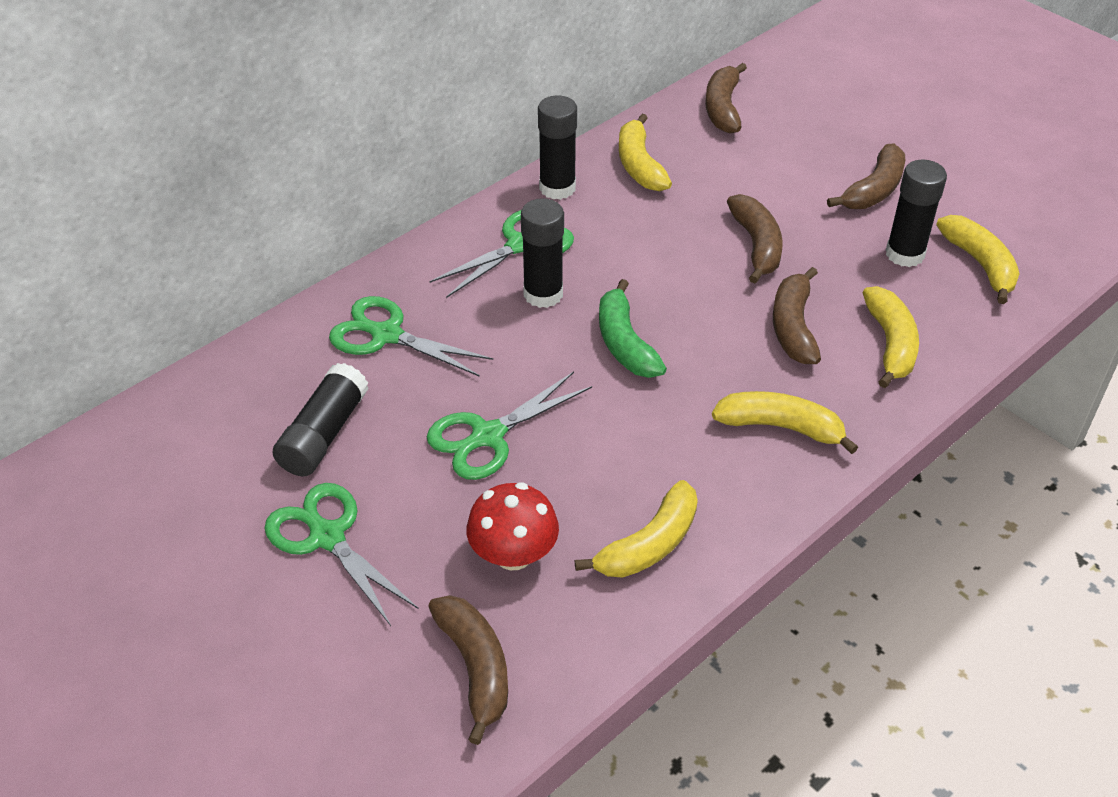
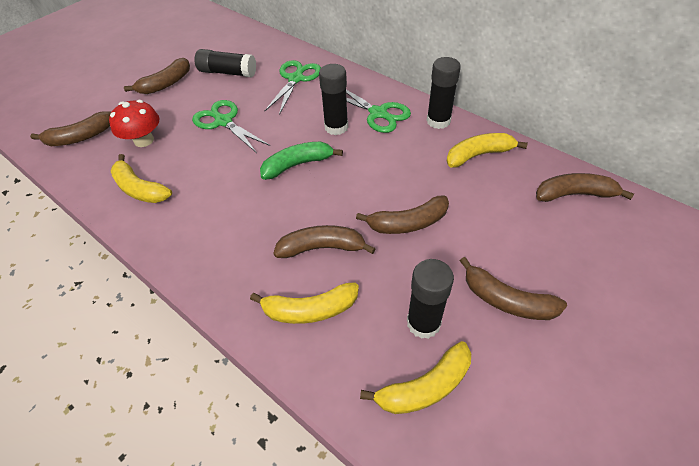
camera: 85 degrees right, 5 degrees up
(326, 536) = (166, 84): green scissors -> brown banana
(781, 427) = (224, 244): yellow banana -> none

· · · · ·

WORK INSTRUCTIONS
Line by line, output the material above exactly, passing over the pictures.

PROBLEM SOLUTION
camera: 85 degrees right, 5 degrees up
(326, 536) = (166, 84): green scissors -> brown banana
(781, 427) = (224, 244): yellow banana -> none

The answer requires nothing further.